══ Material for this task
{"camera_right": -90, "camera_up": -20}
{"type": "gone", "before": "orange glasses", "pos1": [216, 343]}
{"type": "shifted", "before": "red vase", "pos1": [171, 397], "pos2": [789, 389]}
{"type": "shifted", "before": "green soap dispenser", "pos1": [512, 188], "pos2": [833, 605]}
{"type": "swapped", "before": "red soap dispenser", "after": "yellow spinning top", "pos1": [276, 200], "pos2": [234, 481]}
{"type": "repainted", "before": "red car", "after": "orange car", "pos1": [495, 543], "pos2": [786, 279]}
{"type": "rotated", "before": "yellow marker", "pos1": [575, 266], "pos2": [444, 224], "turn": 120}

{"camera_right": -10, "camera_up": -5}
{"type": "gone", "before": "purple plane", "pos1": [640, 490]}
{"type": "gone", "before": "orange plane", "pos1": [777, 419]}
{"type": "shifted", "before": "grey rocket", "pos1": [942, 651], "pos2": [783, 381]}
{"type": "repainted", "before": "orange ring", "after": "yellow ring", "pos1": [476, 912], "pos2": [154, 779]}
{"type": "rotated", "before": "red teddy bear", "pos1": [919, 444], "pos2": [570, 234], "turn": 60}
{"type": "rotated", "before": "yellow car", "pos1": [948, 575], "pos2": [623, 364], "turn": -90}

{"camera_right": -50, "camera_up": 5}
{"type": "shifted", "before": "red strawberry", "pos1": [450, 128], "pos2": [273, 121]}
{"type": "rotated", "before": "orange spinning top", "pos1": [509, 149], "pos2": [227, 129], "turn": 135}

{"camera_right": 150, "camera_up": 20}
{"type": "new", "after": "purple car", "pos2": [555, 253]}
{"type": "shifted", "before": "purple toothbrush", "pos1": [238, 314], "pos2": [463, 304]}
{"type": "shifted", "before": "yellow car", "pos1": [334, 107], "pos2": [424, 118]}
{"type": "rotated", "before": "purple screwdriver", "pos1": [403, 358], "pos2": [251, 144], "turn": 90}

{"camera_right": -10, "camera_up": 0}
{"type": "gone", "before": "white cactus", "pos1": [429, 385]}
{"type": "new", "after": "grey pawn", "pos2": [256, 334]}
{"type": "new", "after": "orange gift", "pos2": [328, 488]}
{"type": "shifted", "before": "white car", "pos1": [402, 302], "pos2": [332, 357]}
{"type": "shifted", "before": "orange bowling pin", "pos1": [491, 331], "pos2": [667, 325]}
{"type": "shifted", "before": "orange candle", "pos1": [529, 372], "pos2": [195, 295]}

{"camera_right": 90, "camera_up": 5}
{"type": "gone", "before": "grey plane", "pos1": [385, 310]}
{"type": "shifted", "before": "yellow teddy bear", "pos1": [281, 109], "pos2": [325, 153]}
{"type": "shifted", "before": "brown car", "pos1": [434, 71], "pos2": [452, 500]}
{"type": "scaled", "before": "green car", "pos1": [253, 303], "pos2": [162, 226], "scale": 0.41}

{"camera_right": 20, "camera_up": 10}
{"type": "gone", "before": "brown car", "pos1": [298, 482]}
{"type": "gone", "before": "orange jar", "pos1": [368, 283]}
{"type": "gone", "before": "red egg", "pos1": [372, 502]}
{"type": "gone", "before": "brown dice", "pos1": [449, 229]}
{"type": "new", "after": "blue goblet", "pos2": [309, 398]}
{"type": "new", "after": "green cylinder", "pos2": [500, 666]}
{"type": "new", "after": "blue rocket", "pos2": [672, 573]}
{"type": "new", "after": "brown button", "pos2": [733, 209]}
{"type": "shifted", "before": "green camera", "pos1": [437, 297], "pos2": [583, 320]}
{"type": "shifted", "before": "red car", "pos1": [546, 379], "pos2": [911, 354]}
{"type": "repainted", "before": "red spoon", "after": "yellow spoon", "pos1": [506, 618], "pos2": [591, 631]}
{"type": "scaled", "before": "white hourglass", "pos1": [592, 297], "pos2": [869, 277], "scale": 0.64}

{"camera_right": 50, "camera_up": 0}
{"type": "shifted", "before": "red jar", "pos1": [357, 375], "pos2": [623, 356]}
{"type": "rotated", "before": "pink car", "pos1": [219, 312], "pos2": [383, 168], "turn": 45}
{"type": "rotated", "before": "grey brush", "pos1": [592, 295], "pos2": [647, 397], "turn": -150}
════
> **What you are asked to do**
Report each line of the listing above that uses the word "soap".

> **Exercise output**
{"type": "shifted", "before": "green soap dispenser", "pos1": [512, 188], "pos2": [833, 605]}
{"type": "swapped", "before": "red soap dispenser", "after": "yellow spinning top", "pos1": [276, 200], "pos2": [234, 481]}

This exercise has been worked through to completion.